_BRIEF:_
Please return all lines in the listing holding the word "turquoise".

= Beginning of Section =

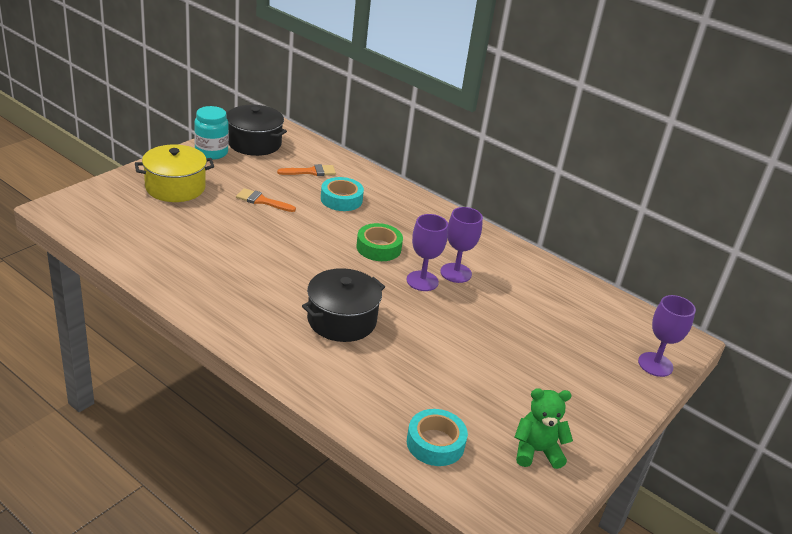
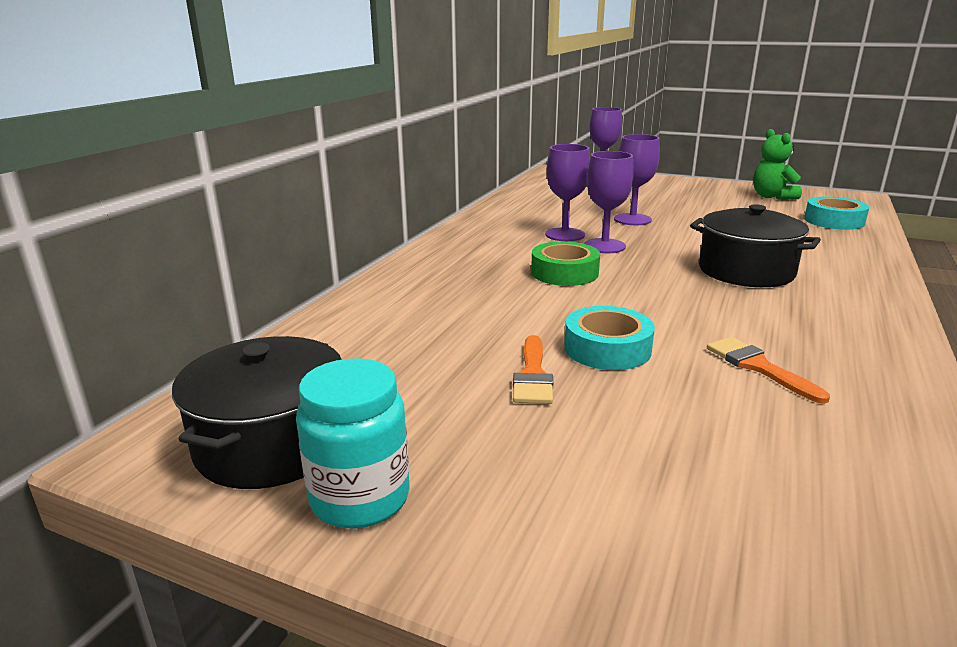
camera: 100 degrees left, 10 degrees down
yellow pot [135,145,214,202] -> none
orange brush [277,164,336,176] -> orange brush moved to [707,337,830,404]
turquoise tape [321,177,364,211] -> turquoise tape moved to [564,306,655,370]
none -> purple goblet [614,134,660,225]

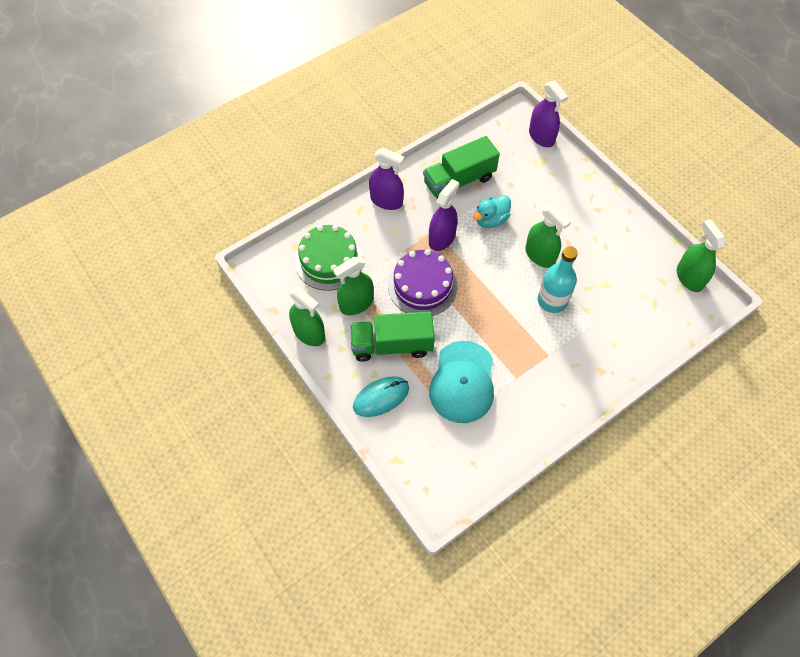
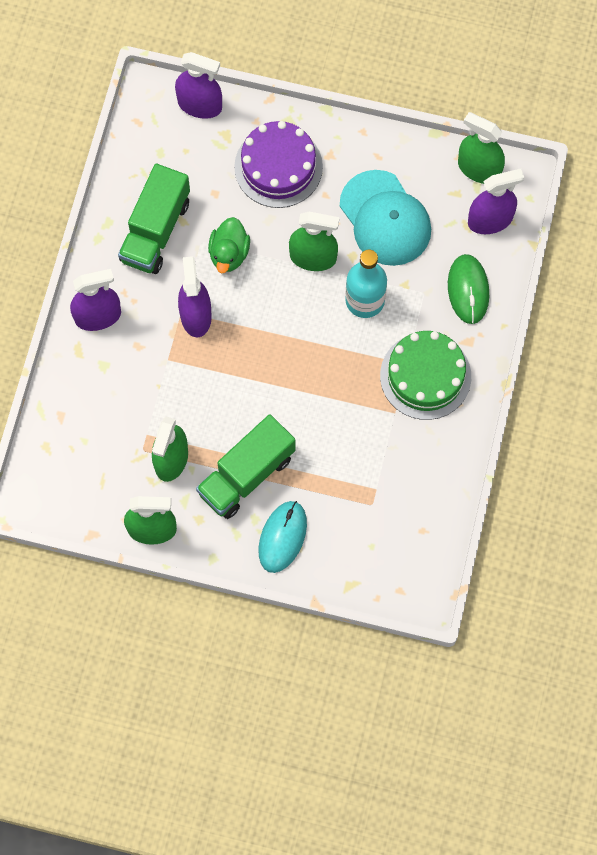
camera: 40 degrees left, 10 degrees up
green cake [295,225,363,291] -> green cake moved to [380,331,471,420]
purple cake [388,249,457,316] -> purple cake moved to [234,121,323,208]
turquoise cap [429,341,494,423] -> turquoise cap moved to [340,170,431,266]
turquoise duck [473,195,511,228] -> green duck [208,217,250,273]
none -> green mouse [448,254,489,324]
none -> purple spray bottle [468,169,524,234]

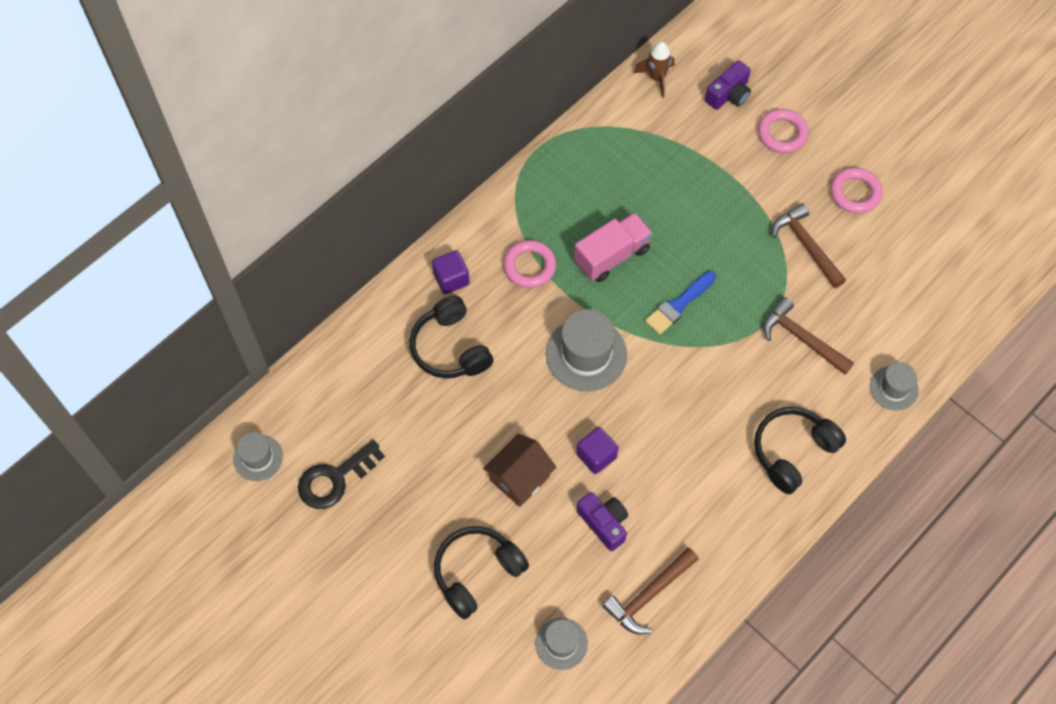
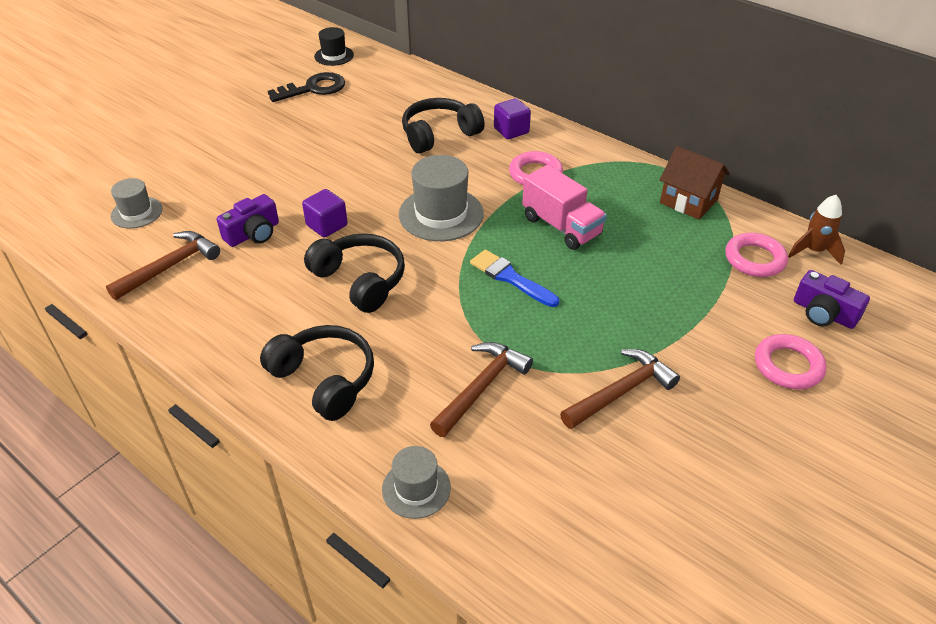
camera: 85 degrees right, 20 degrees down
grey hat [233,432,283,481] -> black hat [314,27,354,66]
black key [298,440,385,509] -> black key turned 105 degrees clockwise [268,72,345,102]
black headphones [434,526,529,619] -> black headphones moved to [304,233,405,313]
brown house [483,434,557,507] -> brown house moved to [659,146,730,220]
brown hammer [602,548,699,634] -> brown hammer turned 90 degrees clockwise [106,231,220,300]
pink ring [830,167,882,214] -> pink ring moved to [725,233,788,277]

= End of Section =

_OUTPUT BELOW:_
turquoise tape [321,177,364,211] -> turquoise tape moved to [564,306,655,370]
turquoise cap [429,341,494,423] -> turquoise cap moved to [340,170,431,266]
turquoise duck [473,195,511,228] -> green duck [208,217,250,273]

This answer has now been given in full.